Colored object listings
******
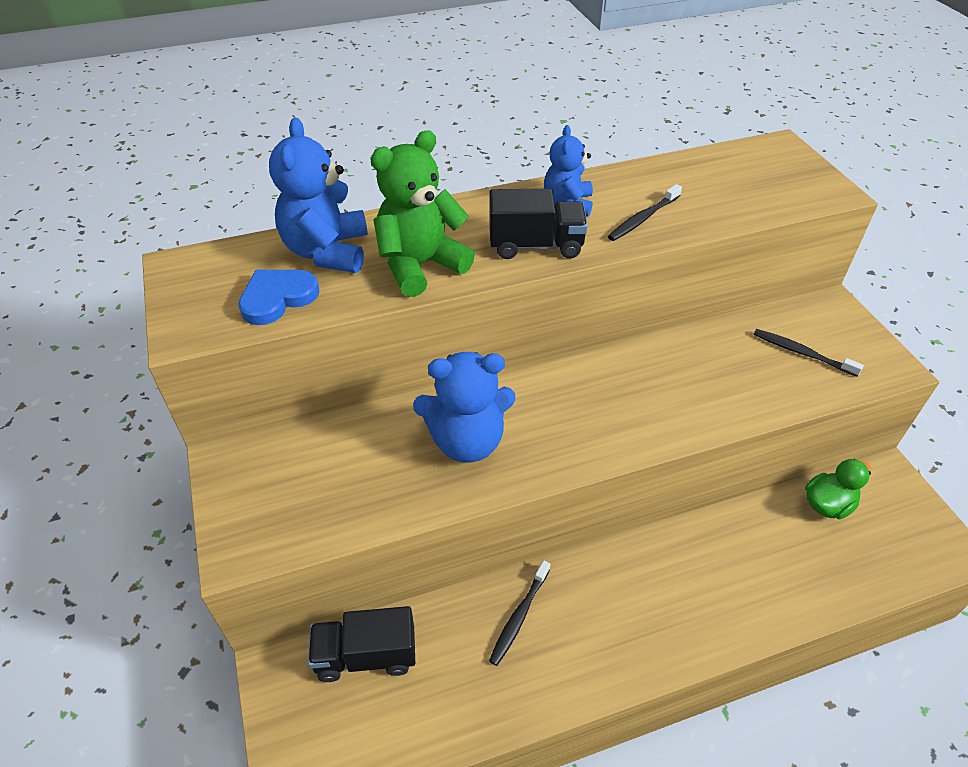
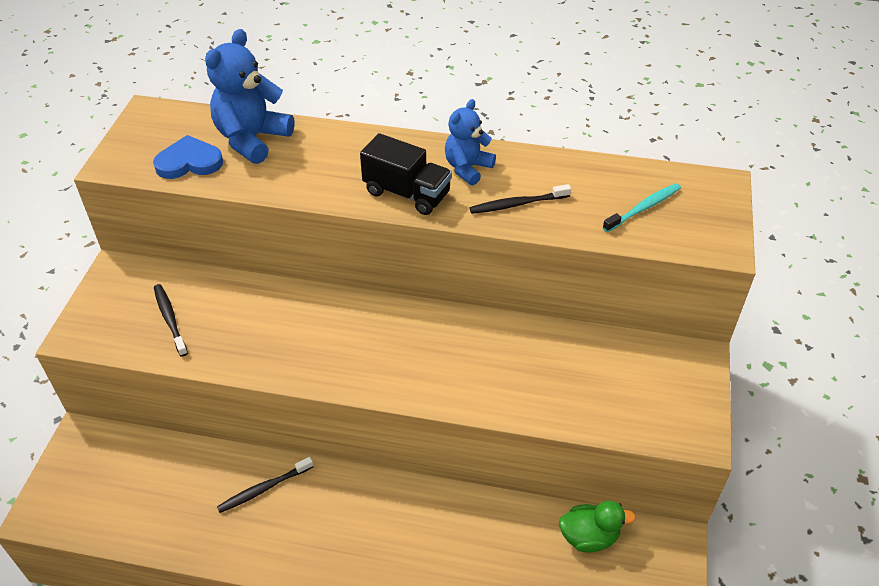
camera: 30 degrees right, 0 degrees up
black truck [308,606,415,682] -> none
green teddy bear [370,130,475,297] -> none
blue teddy bear [413,352,516,462] -> none
black toothbrush [753,329,864,377] -> black toothbrush moved to [154,284,188,357]
none -> turquoise toothbrush [603,183,681,232]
******
### [Instructions to follow]
Transcribe every entry word for word, excluding images.

### [Your solution]
camera: 30 degrees right, 0 degrees up
black truck [308,606,415,682] -> none
green teddy bear [370,130,475,297] -> none
blue teddy bear [413,352,516,462] -> none
black toothbrush [753,329,864,377] -> black toothbrush moved to [154,284,188,357]
none -> turquoise toothbrush [603,183,681,232]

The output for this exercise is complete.